WORK ORDER: Excluding any images, copy all of the lines below precisely as written.

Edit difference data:
□ □ □ □

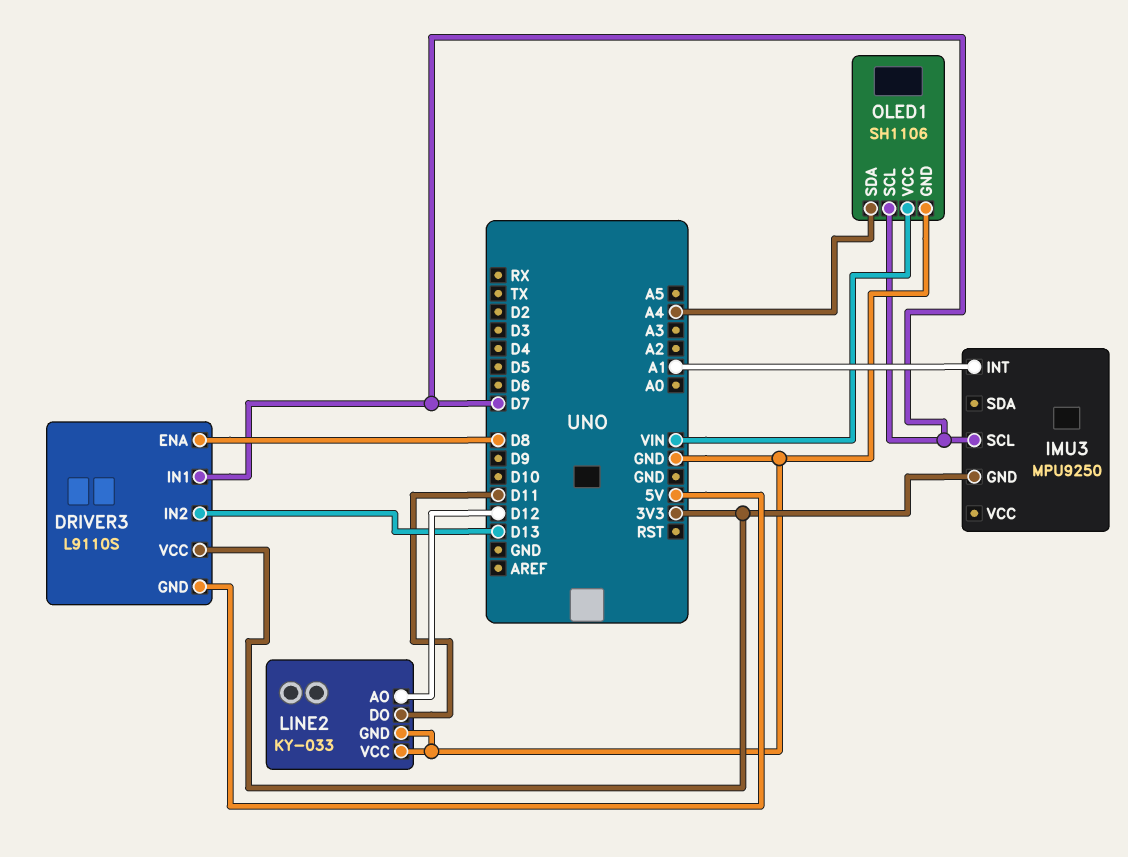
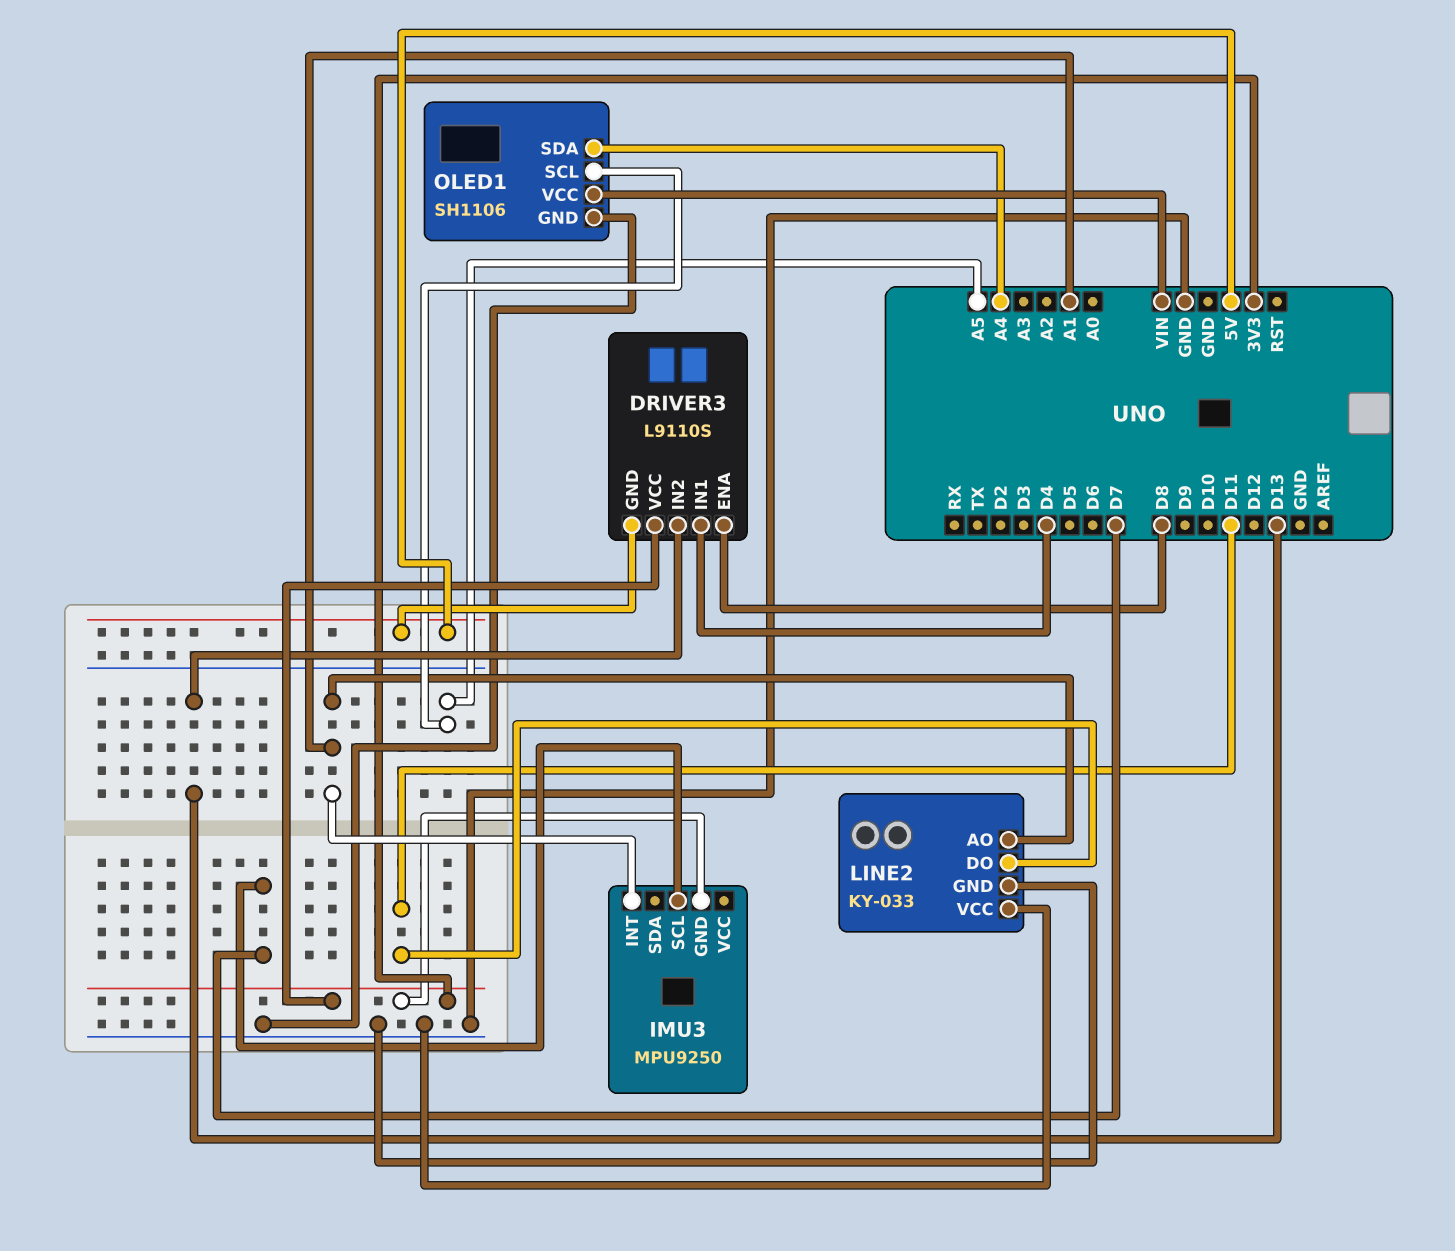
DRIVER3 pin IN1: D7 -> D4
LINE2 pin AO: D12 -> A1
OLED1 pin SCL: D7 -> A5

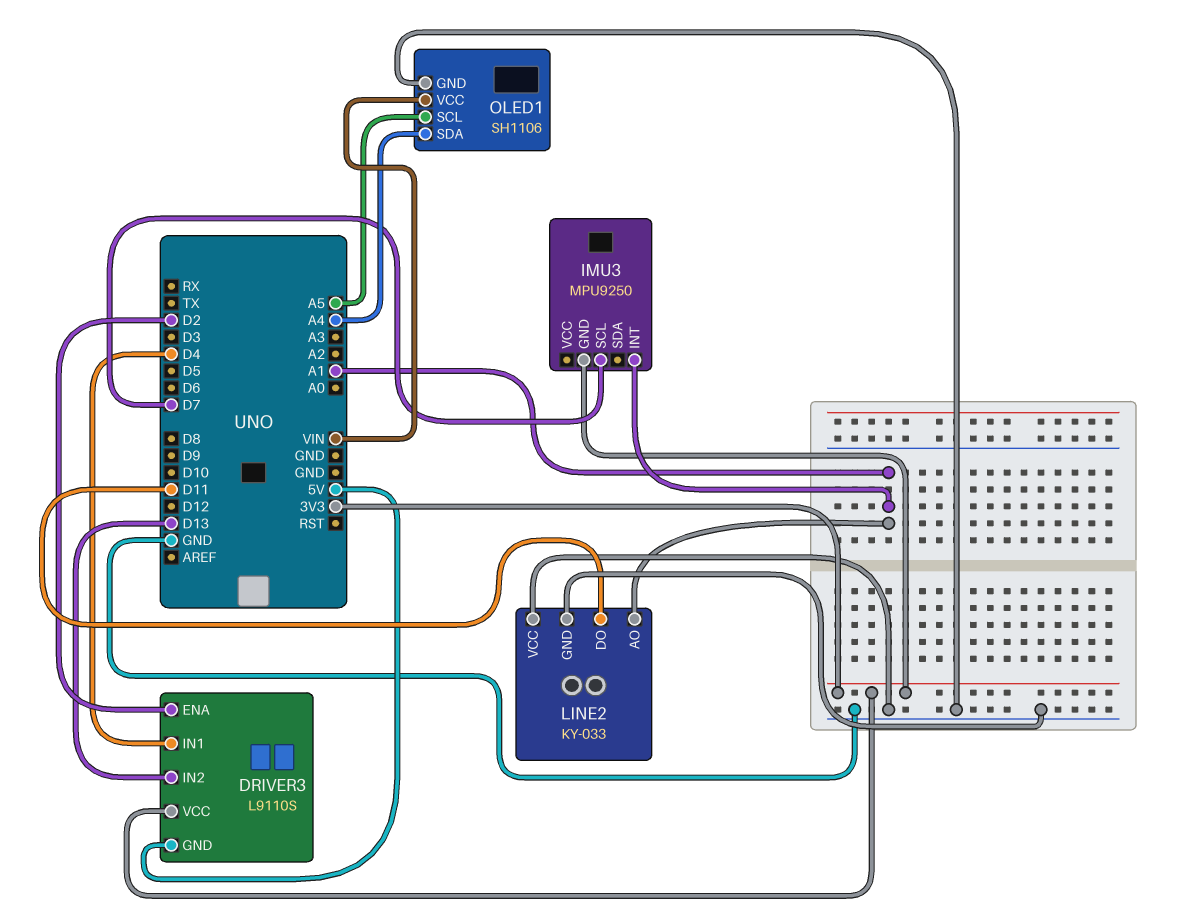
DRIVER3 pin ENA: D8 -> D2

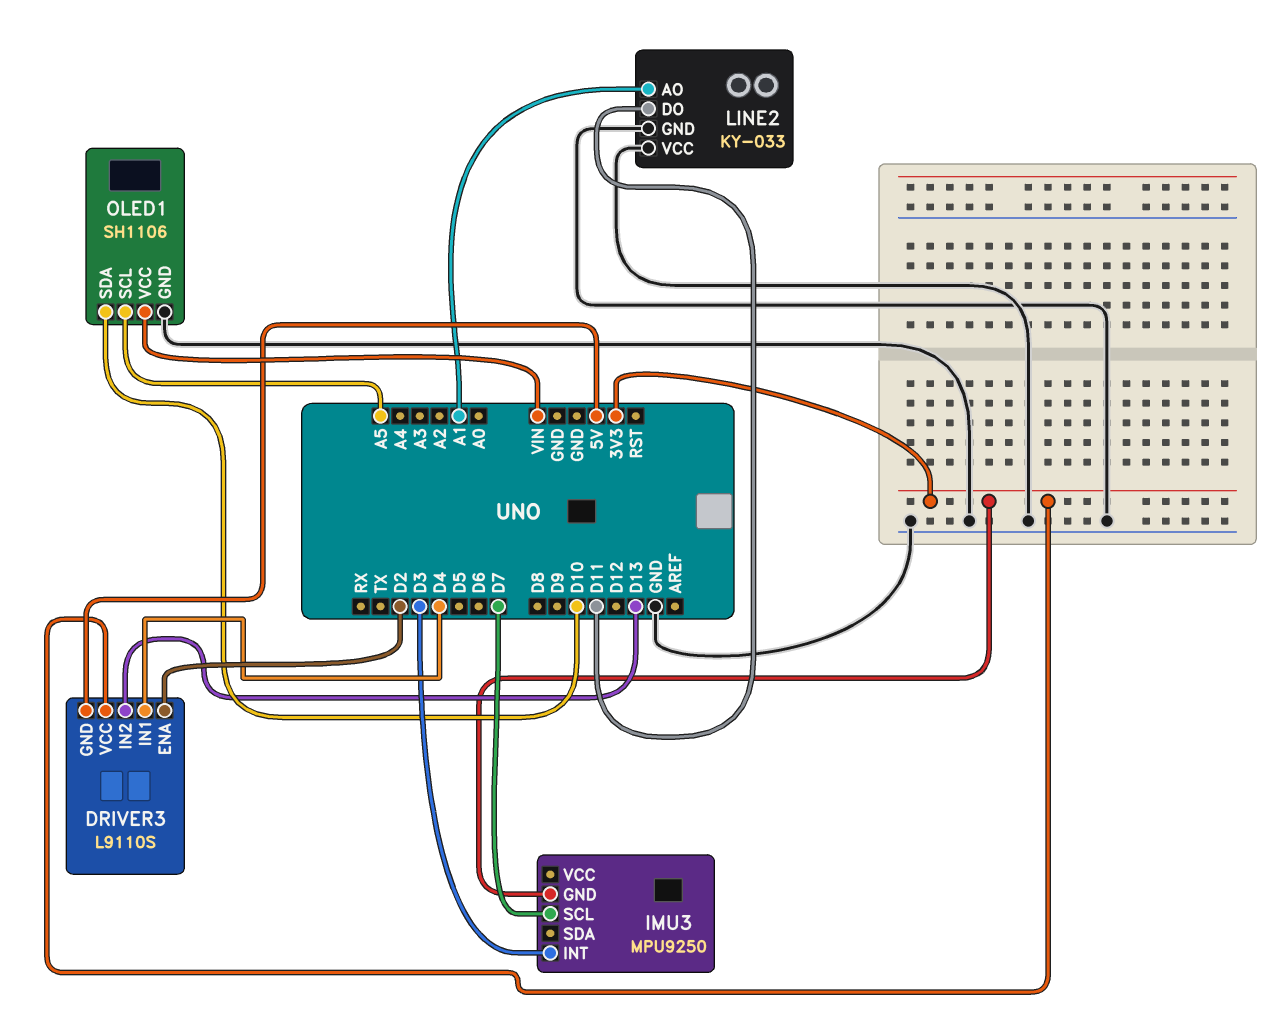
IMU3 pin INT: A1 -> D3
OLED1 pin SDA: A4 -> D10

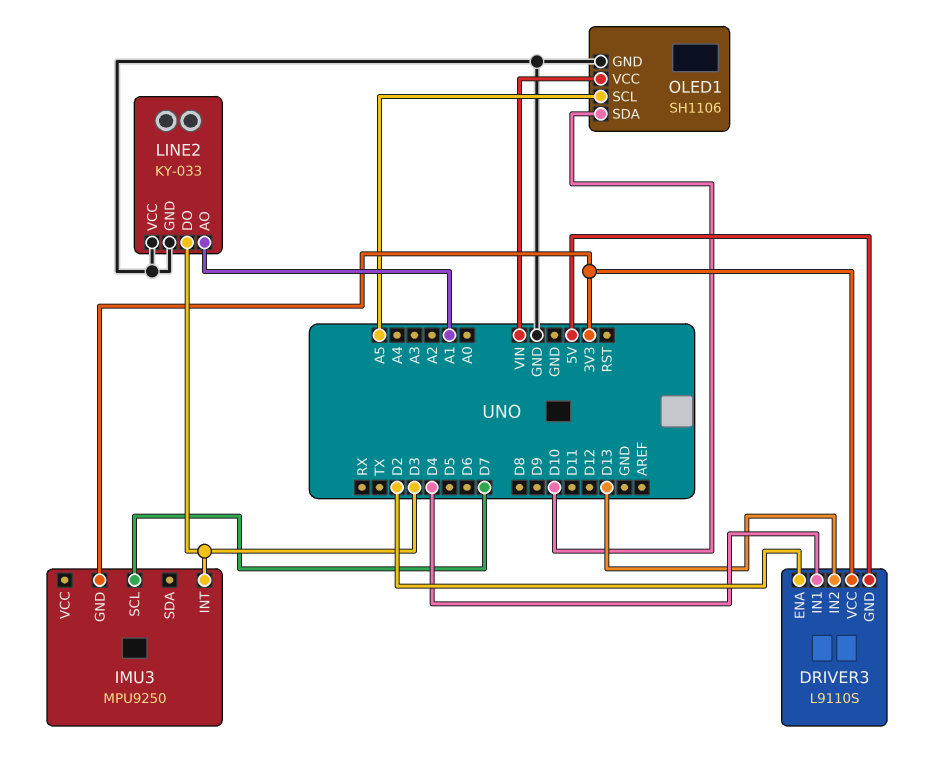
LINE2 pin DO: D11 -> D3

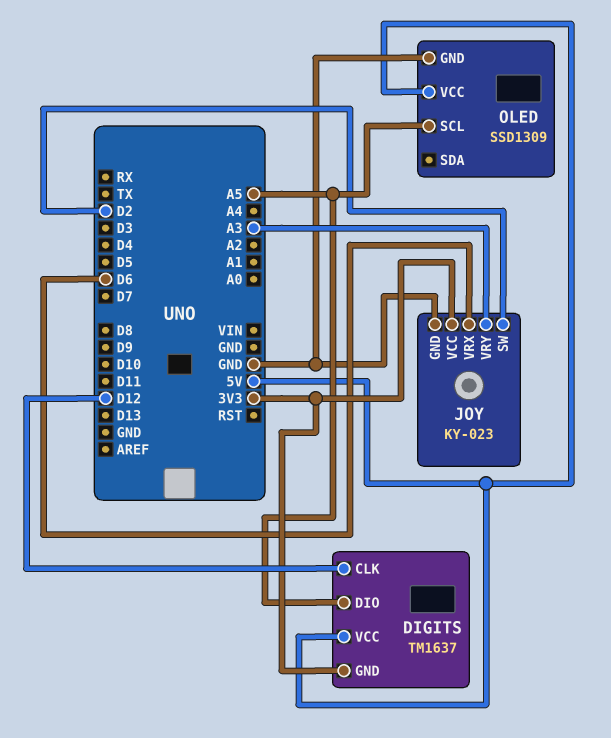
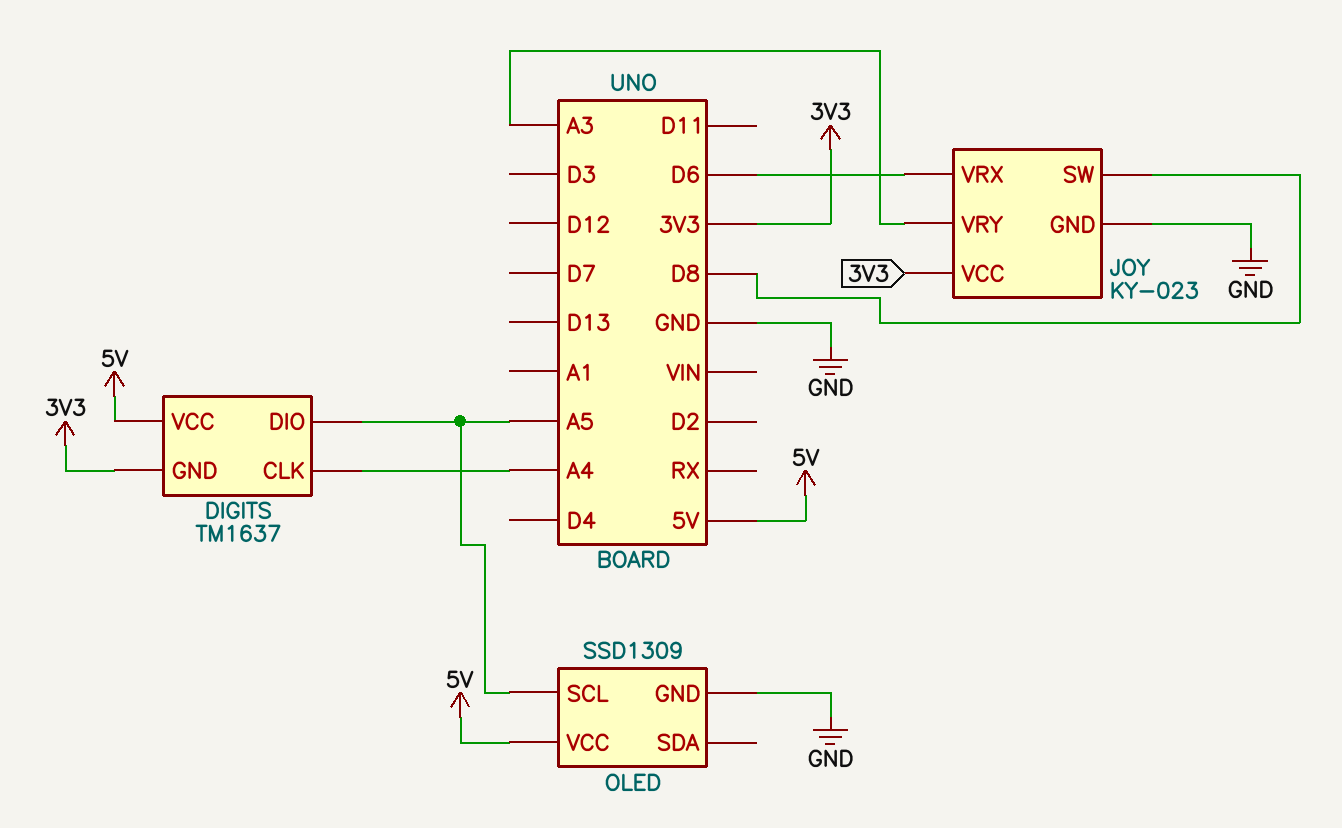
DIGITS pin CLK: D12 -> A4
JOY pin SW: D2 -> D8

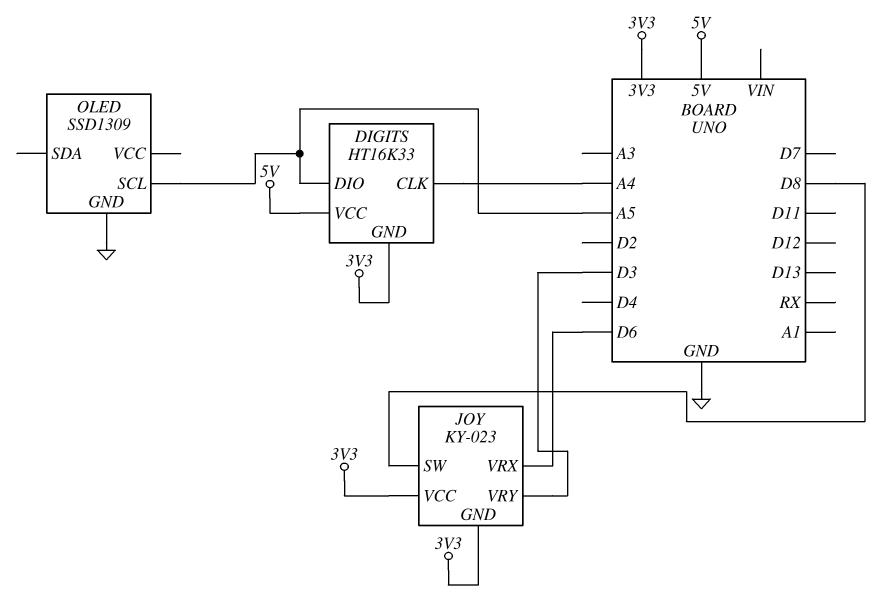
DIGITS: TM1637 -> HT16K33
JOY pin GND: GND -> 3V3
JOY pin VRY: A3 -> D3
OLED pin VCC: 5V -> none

□ □ □ □

WRITTEN ANSWER:
DRIVER3 pin IN1: D7 -> D4
LINE2 pin AO: D12 -> A1
OLED1 pin SCL: D7 -> A5

DRIVER3 pin ENA: D8 -> D2

IMU3 pin INT: A1 -> D3
OLED1 pin SDA: A4 -> D10

LINE2 pin DO: D11 -> D3

DIGITS pin CLK: D12 -> A4
JOY pin SW: D2 -> D8

DIGITS: TM1637 -> HT16K33
JOY pin GND: GND -> 3V3
JOY pin VRY: A3 -> D3
OLED pin VCC: 5V -> none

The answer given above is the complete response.